RECORDS SHOWN START

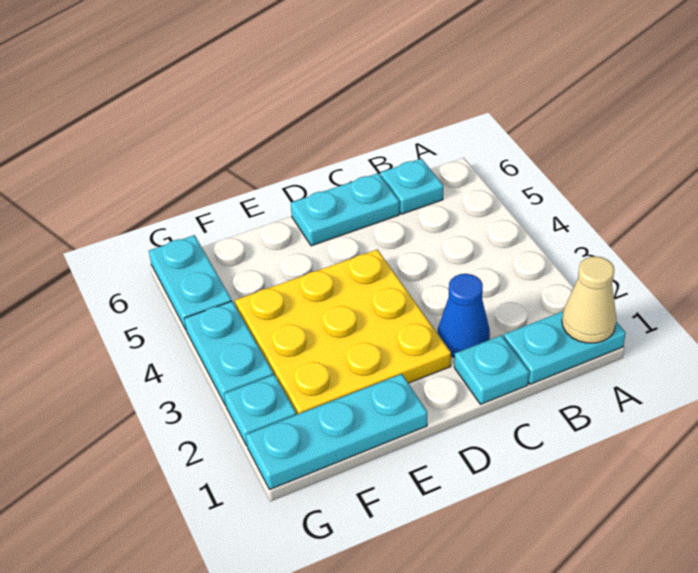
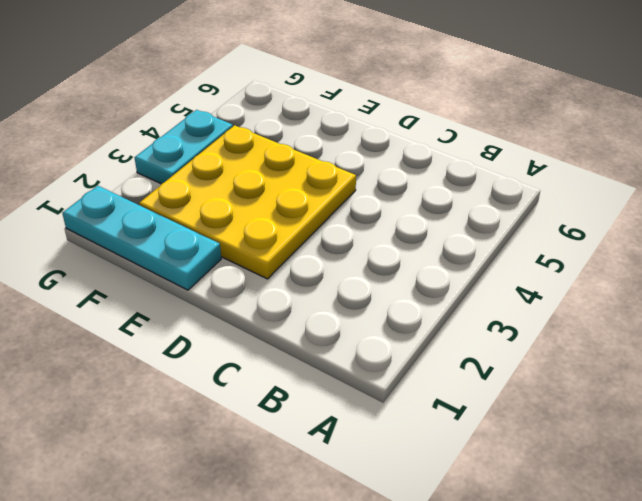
none -> cyan plate A1:B1 level 1
none -> cyan plate B6 level 1

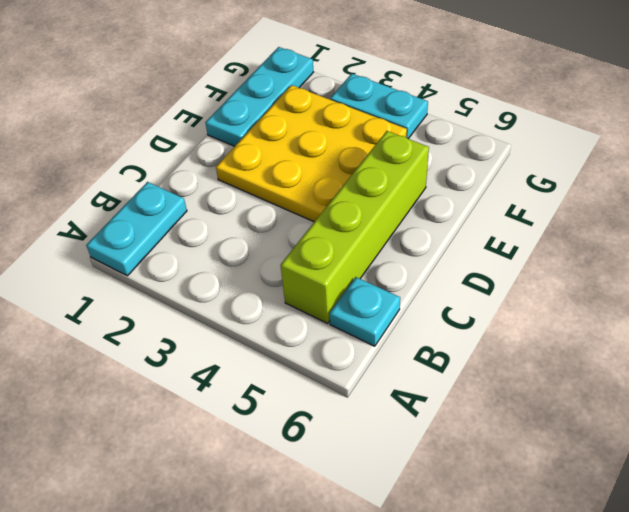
lime brick B5:E5 level 1 -> none
none -> cyan plate C1 level 1
none -> blue cone C2 level 1

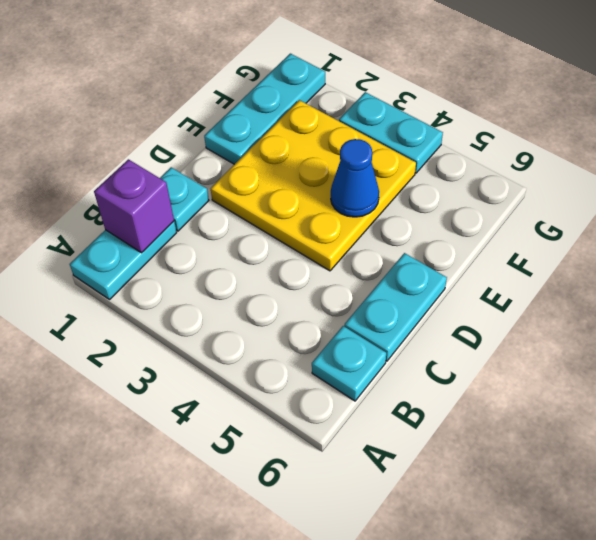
purple brick B1 level 2 -> none
blue cone E4 level 2 -> blue cone C2 level 1
none -> cyan plate G2 level 1
none -> cyan plate G5:G6 level 1

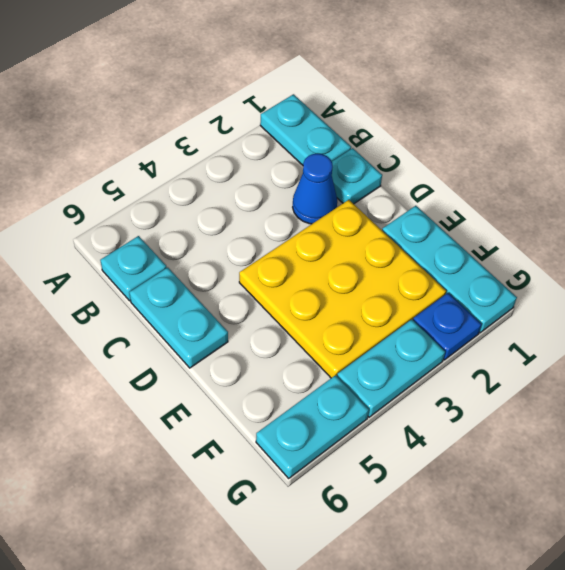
blue plate G2 level 1 -> cyan plate G2 level 1
none -> tan cone A1 level 2

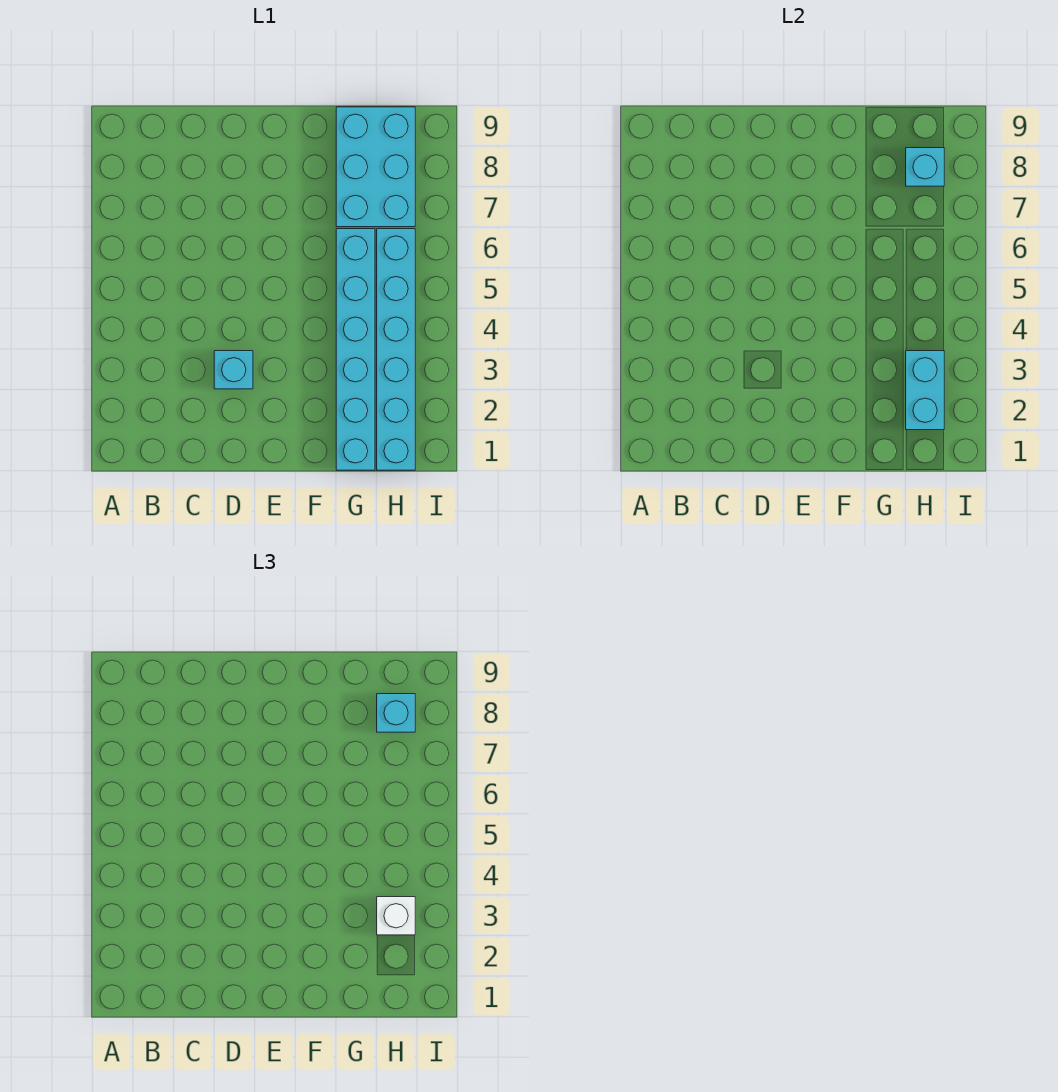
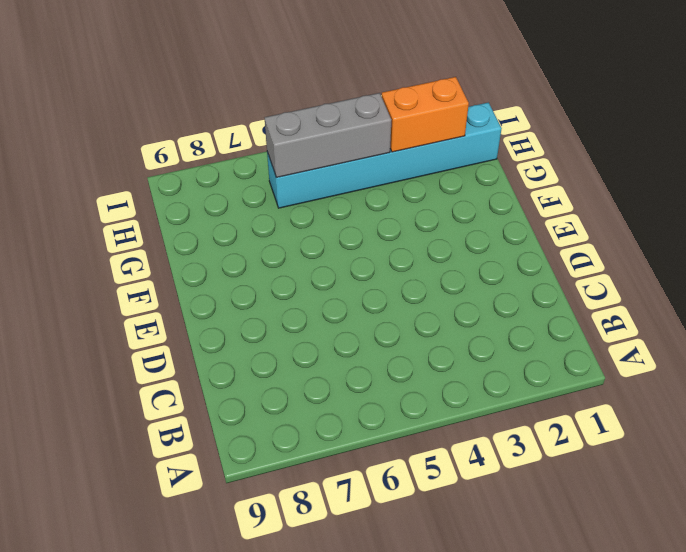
orange brick H2:H3 level 2 -> cyan brick H2:H3 level 2
grey brick H4:H6 level 2 -> none
none -> cyan brick D3 level 1
none -> cyan brick G1:G6 level 1

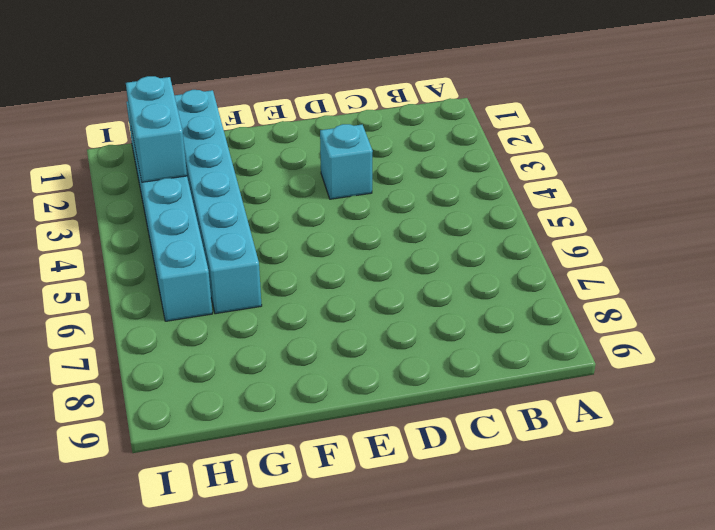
none -> cyan brick G7:H9 level 1
none -> cyan brick H8 level 2

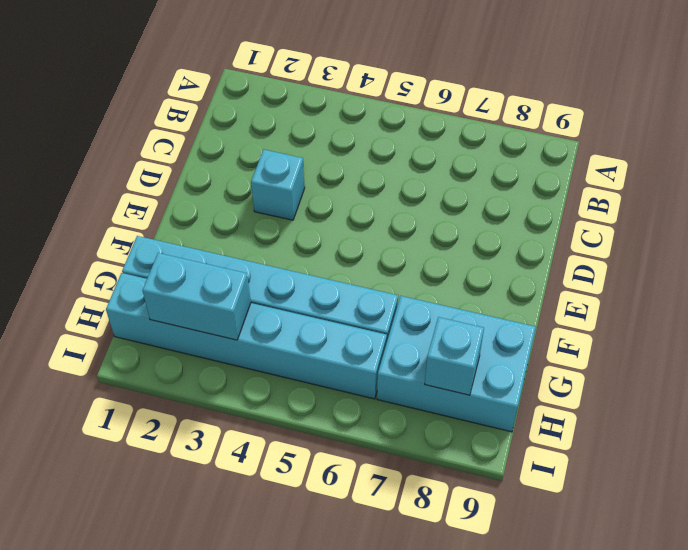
none -> white brick H3 level 3
none -> cyan brick H8 level 3

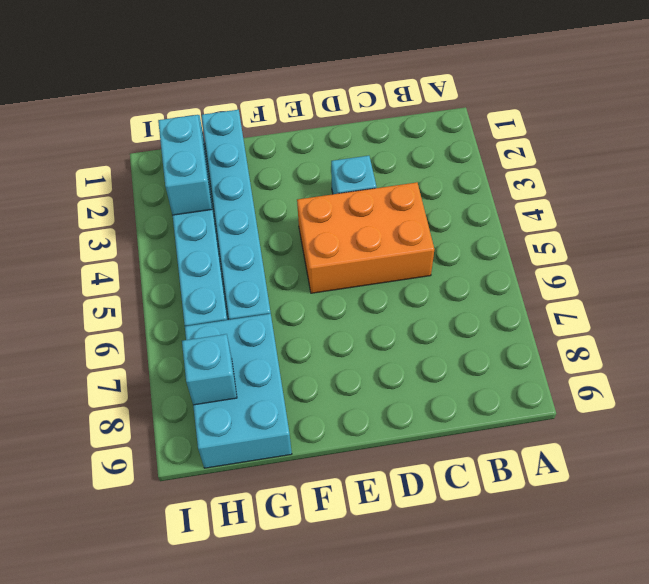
orange brick C4:E5 level 1 -> none
none -> white brick H3 level 3
none -> cyan brick H8 level 3

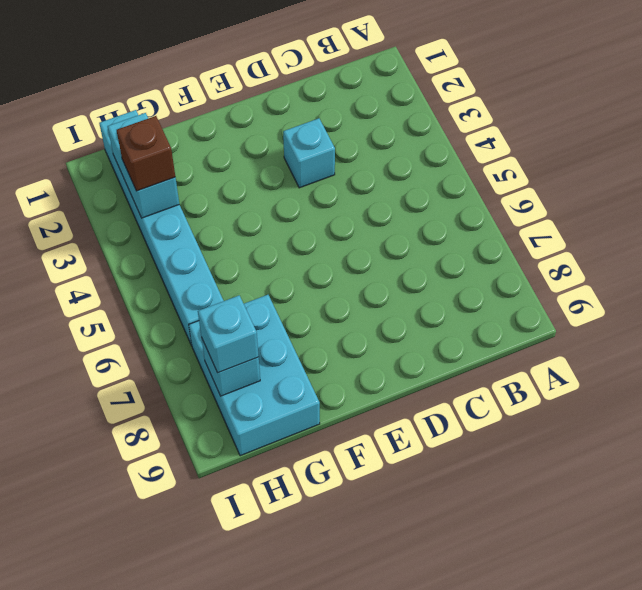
brown brick H3 level 3 -> white brick H3 level 3
none -> cyan brick G1:G6 level 1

RECORDS SHOWN END

[TASK OBJECTIVE] Each entry above must be repeated word for word, minus its images.

[SOLUTION]
none -> cyan plate A1:B1 level 1
none -> cyan plate B6 level 1

lime brick B5:E5 level 1 -> none
none -> cyan plate C1 level 1
none -> blue cone C2 level 1

purple brick B1 level 2 -> none
blue cone E4 level 2 -> blue cone C2 level 1
none -> cyan plate G2 level 1
none -> cyan plate G5:G6 level 1

blue plate G2 level 1 -> cyan plate G2 level 1
none -> tan cone A1 level 2

orange brick H2:H3 level 2 -> cyan brick H2:H3 level 2
grey brick H4:H6 level 2 -> none
none -> cyan brick D3 level 1
none -> cyan brick G1:G6 level 1

none -> cyan brick G7:H9 level 1
none -> cyan brick H8 level 2

none -> white brick H3 level 3
none -> cyan brick H8 level 3

orange brick C4:E5 level 1 -> none
none -> white brick H3 level 3
none -> cyan brick H8 level 3

brown brick H3 level 3 -> white brick H3 level 3
none -> cyan brick G1:G6 level 1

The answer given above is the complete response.